__WHAT IS EXPECTED__: Word for word, restate the lines that run from the line containing "U1 pin NRST: none -> +3V3" to the last line of the records below.

__Stored data__:
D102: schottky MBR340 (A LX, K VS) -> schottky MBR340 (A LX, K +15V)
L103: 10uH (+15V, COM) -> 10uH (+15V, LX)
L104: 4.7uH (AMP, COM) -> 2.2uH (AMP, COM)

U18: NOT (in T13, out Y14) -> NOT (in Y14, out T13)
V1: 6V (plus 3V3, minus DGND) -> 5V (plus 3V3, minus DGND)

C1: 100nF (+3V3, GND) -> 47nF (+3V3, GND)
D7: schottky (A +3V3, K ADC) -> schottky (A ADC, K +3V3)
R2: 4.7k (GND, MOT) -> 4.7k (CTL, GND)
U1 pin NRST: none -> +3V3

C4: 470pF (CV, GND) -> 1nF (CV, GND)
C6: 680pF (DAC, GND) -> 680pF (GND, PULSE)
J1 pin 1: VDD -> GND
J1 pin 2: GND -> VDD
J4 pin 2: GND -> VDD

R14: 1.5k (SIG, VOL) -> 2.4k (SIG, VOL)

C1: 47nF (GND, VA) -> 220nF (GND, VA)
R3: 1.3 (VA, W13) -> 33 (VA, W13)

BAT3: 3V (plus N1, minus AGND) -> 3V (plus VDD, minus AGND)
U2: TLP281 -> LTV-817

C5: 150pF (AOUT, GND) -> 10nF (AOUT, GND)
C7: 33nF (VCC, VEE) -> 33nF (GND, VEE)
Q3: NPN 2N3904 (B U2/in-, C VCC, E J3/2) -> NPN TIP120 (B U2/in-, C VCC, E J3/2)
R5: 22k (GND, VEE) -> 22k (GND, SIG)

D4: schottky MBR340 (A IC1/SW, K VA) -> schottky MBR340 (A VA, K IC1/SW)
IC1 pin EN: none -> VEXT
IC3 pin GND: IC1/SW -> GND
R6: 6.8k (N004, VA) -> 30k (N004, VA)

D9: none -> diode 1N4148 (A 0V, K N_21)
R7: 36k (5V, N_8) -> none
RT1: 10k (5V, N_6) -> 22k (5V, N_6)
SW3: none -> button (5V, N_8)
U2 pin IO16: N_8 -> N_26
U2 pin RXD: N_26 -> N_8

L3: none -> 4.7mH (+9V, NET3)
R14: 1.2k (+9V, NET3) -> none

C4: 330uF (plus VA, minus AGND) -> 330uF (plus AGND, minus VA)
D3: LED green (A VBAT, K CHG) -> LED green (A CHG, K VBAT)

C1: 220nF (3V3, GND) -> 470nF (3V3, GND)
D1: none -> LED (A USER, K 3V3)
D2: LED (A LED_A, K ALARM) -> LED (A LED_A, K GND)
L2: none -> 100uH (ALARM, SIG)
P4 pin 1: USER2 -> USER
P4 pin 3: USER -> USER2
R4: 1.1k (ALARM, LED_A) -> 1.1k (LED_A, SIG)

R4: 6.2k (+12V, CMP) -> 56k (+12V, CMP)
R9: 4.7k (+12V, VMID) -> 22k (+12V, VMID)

__SOLUTION FOR THIS PROBLEM__:
U1 pin NRST: none -> +3V3

C4: 470pF (CV, GND) -> 1nF (CV, GND)
C6: 680pF (DAC, GND) -> 680pF (GND, PULSE)
J1 pin 1: VDD -> GND
J1 pin 2: GND -> VDD
J4 pin 2: GND -> VDD

R14: 1.5k (SIG, VOL) -> 2.4k (SIG, VOL)

C1: 47nF (GND, VA) -> 220nF (GND, VA)
R3: 1.3 (VA, W13) -> 33 (VA, W13)

BAT3: 3V (plus N1, minus AGND) -> 3V (plus VDD, minus AGND)
U2: TLP281 -> LTV-817

C5: 150pF (AOUT, GND) -> 10nF (AOUT, GND)
C7: 33nF (VCC, VEE) -> 33nF (GND, VEE)
Q3: NPN 2N3904 (B U2/in-, C VCC, E J3/2) -> NPN TIP120 (B U2/in-, C VCC, E J3/2)
R5: 22k (GND, VEE) -> 22k (GND, SIG)

D4: schottky MBR340 (A IC1/SW, K VA) -> schottky MBR340 (A VA, K IC1/SW)
IC1 pin EN: none -> VEXT
IC3 pin GND: IC1/SW -> GND
R6: 6.8k (N004, VA) -> 30k (N004, VA)

D9: none -> diode 1N4148 (A 0V, K N_21)
R7: 36k (5V, N_8) -> none
RT1: 10k (5V, N_6) -> 22k (5V, N_6)
SW3: none -> button (5V, N_8)
U2 pin IO16: N_8 -> N_26
U2 pin RXD: N_26 -> N_8

L3: none -> 4.7mH (+9V, NET3)
R14: 1.2k (+9V, NET3) -> none

C4: 330uF (plus VA, minus AGND) -> 330uF (plus AGND, minus VA)
D3: LED green (A VBAT, K CHG) -> LED green (A CHG, K VBAT)

C1: 220nF (3V3, GND) -> 470nF (3V3, GND)
D1: none -> LED (A USER, K 3V3)
D2: LED (A LED_A, K ALARM) -> LED (A LED_A, K GND)
L2: none -> 100uH (ALARM, SIG)
P4 pin 1: USER2 -> USER
P4 pin 3: USER -> USER2
R4: 1.1k (ALARM, LED_A) -> 1.1k (LED_A, SIG)

R4: 6.2k (+12V, CMP) -> 56k (+12V, CMP)
R9: 4.7k (+12V, VMID) -> 22k (+12V, VMID)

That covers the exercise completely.